=== RECORDS PROVIDED ===
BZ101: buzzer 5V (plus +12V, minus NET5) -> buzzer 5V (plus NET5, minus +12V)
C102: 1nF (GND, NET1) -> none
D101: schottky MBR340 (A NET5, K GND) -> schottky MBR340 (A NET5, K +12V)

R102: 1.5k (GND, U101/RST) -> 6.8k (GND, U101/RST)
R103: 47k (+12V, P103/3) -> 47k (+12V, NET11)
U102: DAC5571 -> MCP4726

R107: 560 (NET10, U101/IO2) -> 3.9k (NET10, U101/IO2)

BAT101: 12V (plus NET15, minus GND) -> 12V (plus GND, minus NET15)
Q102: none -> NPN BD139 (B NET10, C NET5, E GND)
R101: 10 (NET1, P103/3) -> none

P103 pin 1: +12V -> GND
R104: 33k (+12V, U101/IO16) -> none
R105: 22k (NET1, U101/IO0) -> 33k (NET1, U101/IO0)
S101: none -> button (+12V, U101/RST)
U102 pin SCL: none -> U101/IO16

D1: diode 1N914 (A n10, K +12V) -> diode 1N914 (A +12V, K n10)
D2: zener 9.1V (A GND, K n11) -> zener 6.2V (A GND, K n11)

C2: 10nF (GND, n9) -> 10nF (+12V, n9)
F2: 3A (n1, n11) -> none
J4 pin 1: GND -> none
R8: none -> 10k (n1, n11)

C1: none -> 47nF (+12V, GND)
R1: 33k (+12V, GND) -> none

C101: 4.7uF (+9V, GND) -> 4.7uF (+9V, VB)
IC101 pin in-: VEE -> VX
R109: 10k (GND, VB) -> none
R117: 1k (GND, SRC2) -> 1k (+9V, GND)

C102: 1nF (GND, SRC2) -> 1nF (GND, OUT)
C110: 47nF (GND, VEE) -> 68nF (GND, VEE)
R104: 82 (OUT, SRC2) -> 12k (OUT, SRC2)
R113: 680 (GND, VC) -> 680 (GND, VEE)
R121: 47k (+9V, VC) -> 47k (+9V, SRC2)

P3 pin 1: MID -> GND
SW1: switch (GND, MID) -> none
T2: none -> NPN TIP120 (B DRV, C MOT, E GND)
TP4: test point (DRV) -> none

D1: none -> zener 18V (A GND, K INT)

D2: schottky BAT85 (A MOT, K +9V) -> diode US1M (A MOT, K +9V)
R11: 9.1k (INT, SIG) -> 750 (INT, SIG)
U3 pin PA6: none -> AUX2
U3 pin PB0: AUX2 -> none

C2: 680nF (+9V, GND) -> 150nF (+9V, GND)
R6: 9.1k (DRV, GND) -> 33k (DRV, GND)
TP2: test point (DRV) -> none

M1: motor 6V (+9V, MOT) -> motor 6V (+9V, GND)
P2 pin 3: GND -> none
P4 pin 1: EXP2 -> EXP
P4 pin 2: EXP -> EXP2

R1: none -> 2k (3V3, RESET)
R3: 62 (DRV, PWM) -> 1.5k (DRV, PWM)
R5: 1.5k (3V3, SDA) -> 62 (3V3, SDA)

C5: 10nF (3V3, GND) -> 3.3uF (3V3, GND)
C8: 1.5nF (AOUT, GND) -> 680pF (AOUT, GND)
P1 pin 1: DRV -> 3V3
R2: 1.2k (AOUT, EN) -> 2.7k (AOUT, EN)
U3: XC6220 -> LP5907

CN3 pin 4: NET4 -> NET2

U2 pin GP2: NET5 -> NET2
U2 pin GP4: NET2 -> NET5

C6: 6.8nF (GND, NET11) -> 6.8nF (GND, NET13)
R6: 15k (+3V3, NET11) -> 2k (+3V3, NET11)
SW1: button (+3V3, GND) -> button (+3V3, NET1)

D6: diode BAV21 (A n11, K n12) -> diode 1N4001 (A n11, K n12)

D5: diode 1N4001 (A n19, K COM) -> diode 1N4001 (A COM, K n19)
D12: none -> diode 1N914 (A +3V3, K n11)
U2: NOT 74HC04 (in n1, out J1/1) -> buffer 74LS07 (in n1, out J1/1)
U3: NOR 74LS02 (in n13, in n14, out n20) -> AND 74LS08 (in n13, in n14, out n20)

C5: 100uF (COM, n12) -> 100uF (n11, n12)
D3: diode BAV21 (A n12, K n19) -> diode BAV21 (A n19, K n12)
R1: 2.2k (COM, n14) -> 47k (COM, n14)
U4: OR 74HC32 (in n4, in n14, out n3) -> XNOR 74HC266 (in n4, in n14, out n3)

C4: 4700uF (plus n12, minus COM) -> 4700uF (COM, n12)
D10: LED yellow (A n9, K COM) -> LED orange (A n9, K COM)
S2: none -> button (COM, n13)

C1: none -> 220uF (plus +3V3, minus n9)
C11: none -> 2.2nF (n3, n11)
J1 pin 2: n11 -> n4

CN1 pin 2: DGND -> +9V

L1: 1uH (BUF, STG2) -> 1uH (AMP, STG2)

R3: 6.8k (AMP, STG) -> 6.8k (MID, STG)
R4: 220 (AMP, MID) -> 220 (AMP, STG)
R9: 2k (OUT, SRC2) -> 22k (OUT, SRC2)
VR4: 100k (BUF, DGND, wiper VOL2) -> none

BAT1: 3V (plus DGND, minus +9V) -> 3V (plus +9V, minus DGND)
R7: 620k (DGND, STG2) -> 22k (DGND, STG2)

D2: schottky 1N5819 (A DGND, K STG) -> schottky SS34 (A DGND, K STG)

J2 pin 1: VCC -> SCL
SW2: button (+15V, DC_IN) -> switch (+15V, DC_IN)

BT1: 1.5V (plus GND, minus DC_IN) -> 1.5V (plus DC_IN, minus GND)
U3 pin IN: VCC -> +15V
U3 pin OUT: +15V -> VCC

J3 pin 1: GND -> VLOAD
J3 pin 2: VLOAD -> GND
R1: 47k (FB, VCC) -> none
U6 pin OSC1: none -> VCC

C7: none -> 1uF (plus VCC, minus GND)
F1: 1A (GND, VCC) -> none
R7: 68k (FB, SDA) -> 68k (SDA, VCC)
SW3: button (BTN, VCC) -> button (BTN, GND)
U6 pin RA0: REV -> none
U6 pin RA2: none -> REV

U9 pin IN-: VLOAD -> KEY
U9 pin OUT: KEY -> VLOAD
===
**ACTION ITEM:**
Leave out every line above except those from the line with "IC101 pin in-: VEE -> VX" up to and including the line with "R113: 680 (GND, VC) -> 680 (GND, VEE)", and copy those exactly.

**SOLUTION FOR THIS PROBLEM:**
IC101 pin in-: VEE -> VX
R109: 10k (GND, VB) -> none
R117: 1k (GND, SRC2) -> 1k (+9V, GND)

C102: 1nF (GND, SRC2) -> 1nF (GND, OUT)
C110: 47nF (GND, VEE) -> 68nF (GND, VEE)
R104: 82 (OUT, SRC2) -> 12k (OUT, SRC2)
R113: 680 (GND, VC) -> 680 (GND, VEE)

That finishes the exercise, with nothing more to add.